(Scene change data)
------------------------------------
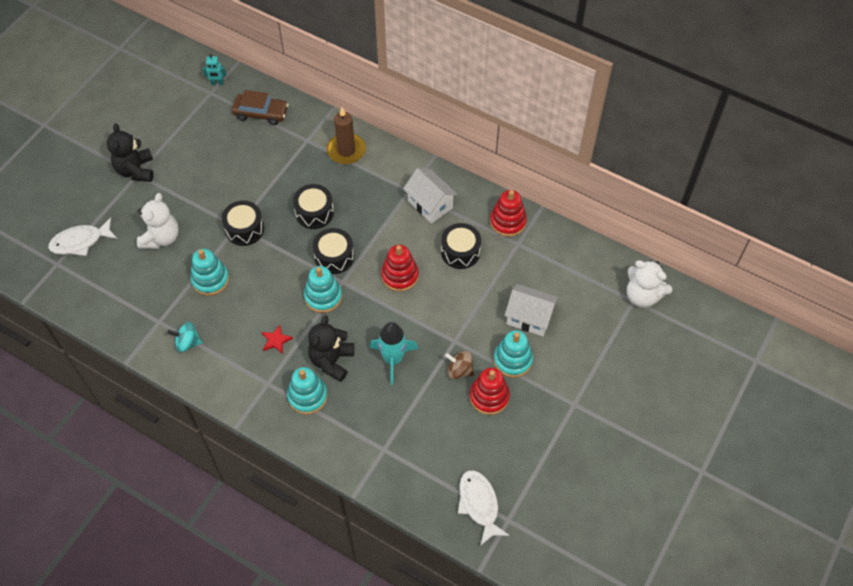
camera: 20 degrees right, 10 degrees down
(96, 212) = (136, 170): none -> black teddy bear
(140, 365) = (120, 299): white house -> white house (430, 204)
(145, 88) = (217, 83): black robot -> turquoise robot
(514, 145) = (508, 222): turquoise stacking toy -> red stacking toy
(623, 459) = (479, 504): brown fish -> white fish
------------------------------------
WHAT TO PRODUCE:
Although the records contain pictures, restate them word for word with those pictures left out.

RESPONSE FOR THIS EXERCISE:
camera: 20 degrees right, 10 degrees down
(96, 212) = (136, 170): none -> black teddy bear
(140, 365) = (120, 299): white house -> white house (430, 204)
(145, 88) = (217, 83): black robot -> turquoise robot
(514, 145) = (508, 222): turquoise stacking toy -> red stacking toy
(623, 459) = (479, 504): brown fish -> white fish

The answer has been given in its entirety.